EXERCISE AIM: Please reproduce the entries below exactly from the line with "(330, 356) = (398, 184): pink" through their last line, leaving out any pictures.

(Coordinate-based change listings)

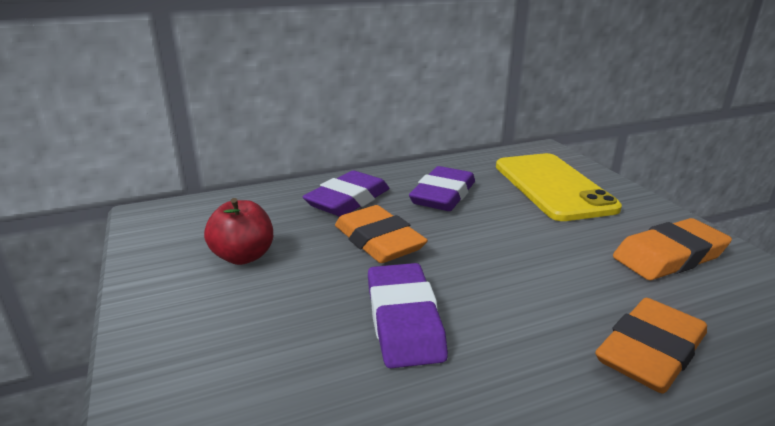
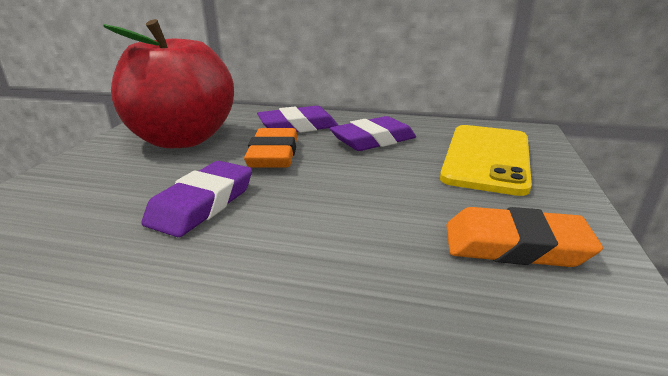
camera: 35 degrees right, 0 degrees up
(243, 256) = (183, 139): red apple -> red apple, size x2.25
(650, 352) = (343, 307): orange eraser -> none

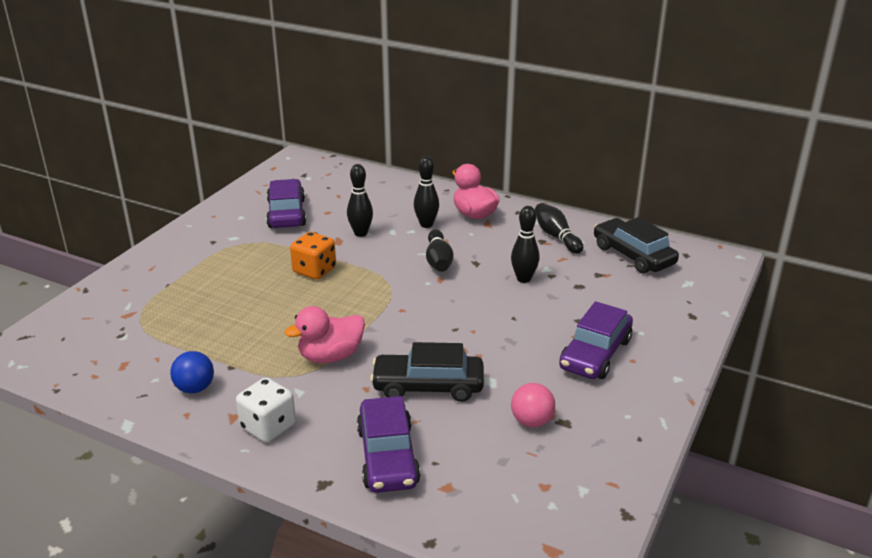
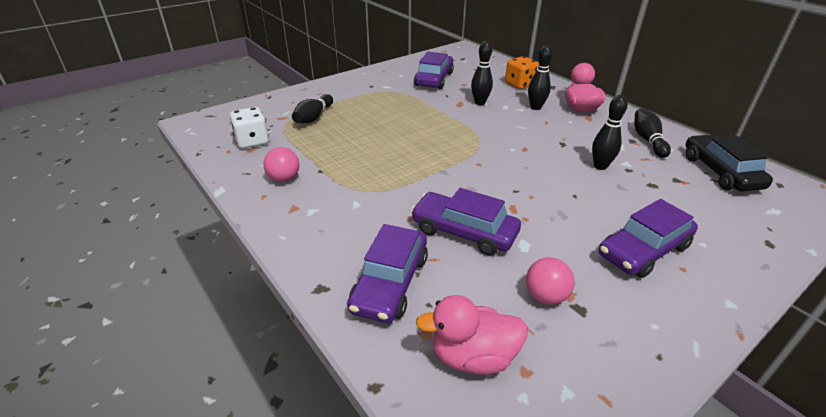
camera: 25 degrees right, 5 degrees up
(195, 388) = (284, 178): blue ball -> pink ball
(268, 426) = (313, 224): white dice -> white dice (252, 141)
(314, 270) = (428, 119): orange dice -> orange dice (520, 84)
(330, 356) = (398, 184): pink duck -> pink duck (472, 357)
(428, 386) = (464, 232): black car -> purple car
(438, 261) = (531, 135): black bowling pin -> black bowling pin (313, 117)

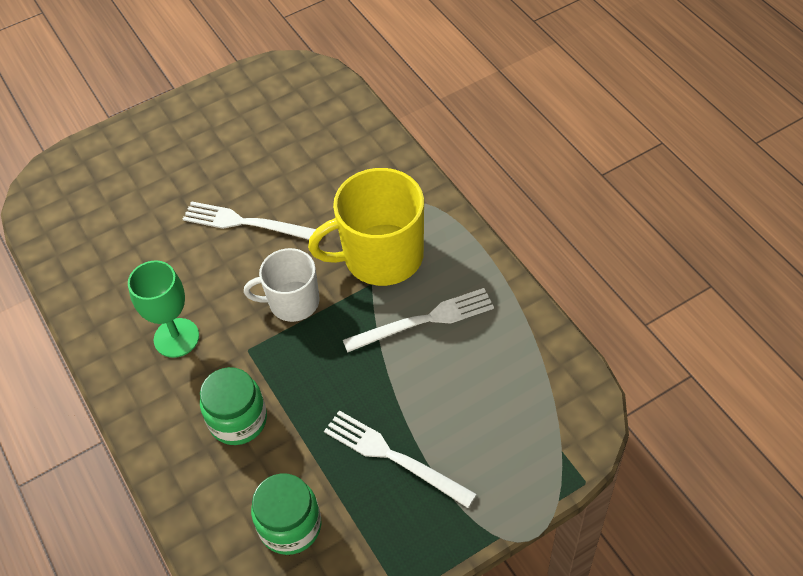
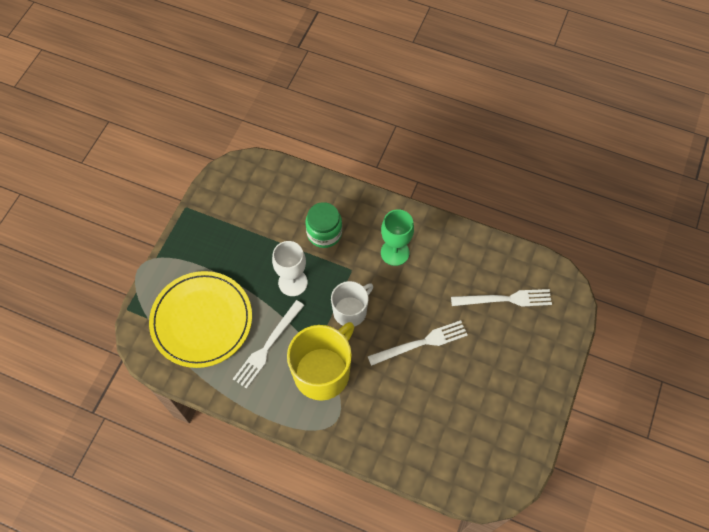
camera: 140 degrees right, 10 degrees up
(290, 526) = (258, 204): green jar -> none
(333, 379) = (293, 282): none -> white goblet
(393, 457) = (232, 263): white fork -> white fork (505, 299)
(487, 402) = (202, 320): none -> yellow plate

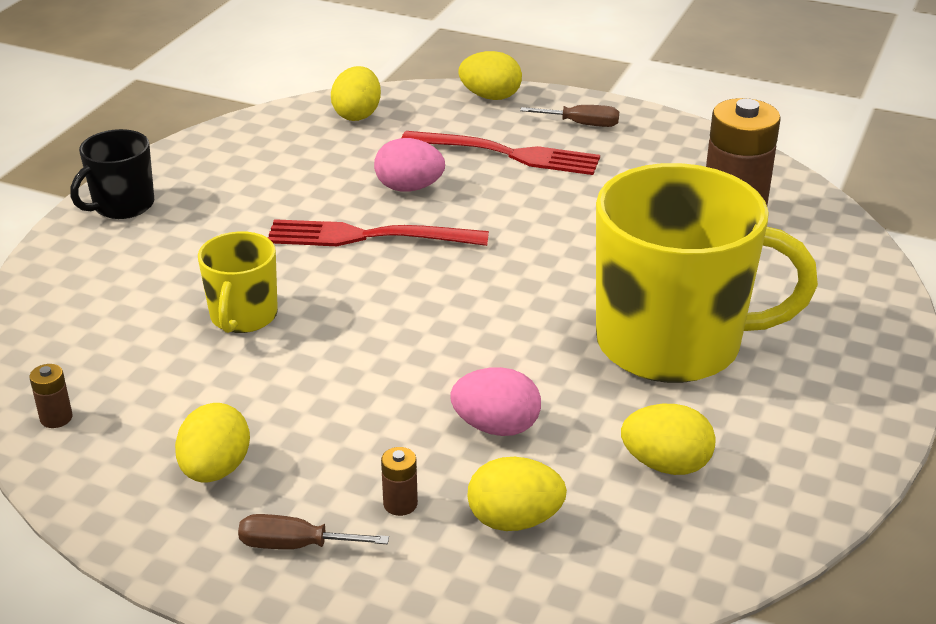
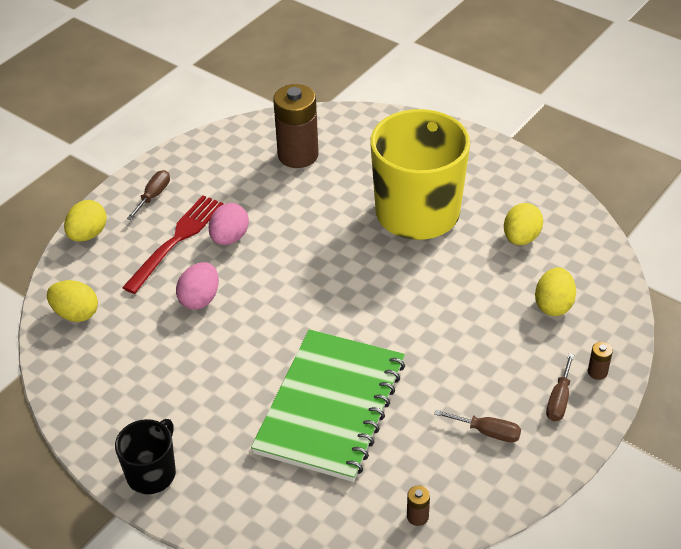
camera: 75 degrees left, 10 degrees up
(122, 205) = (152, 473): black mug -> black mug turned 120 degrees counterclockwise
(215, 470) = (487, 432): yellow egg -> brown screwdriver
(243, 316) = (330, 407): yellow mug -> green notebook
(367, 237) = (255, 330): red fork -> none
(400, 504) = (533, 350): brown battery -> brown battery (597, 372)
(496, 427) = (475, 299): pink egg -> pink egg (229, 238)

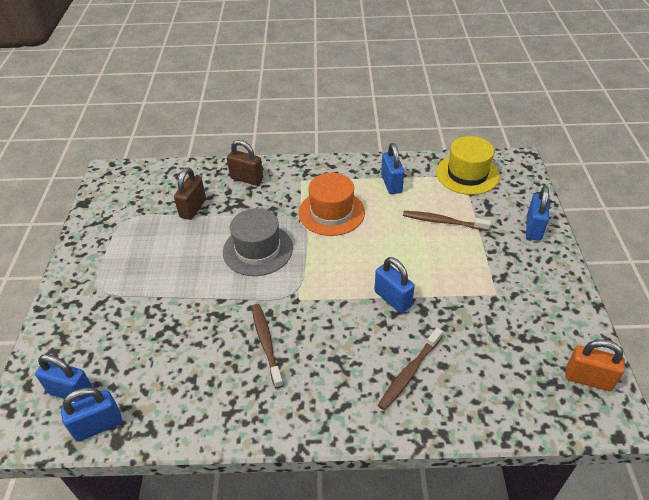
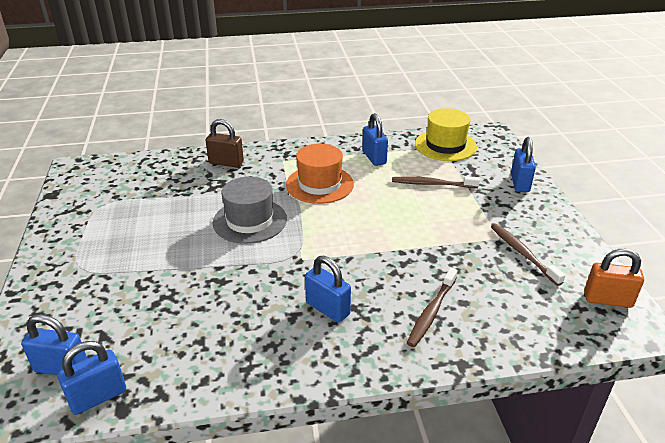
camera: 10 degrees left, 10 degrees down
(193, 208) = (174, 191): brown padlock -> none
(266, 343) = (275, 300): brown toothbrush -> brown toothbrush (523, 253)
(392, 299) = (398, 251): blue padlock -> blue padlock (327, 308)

WRITTEN SOLUTION:
(330, 356) = (398, 184): pink duck -> pink duck (472, 357)
(428, 386) = (464, 232): black car -> purple car
(438, 261) = (531, 135): black bowling pin -> black bowling pin (313, 117)

camera: 140 degrees right, 10 degrees up
(290, 526) = (258, 204): green jar -> none
(333, 379) = (293, 282): none -> white goblet
(393, 457) = (232, 263): white fork -> white fork (505, 299)
(487, 402) = (202, 320): none -> yellow plate

camera: 75 degrees left, 10 degrees up
(122, 205) = (152, 473): black mug -> black mug turned 120 degrees counterclockwise
(215, 470) = (487, 432): yellow egg -> brown screwdriver
(243, 316) = (330, 407): yellow mug -> green notebook
(367, 237) = (255, 330): red fork -> none
(400, 504) = (533, 350): brown battery -> brown battery (597, 372)
(496, 427) = (475, 299): pink egg -> pink egg (229, 238)

camera: 10 degrees left, 10 degrees down
(193, 208) = (174, 191): brown padlock -> none
(266, 343) = (275, 300): brown toothbrush -> brown toothbrush (523, 253)
(392, 299) = (398, 251): blue padlock -> blue padlock (327, 308)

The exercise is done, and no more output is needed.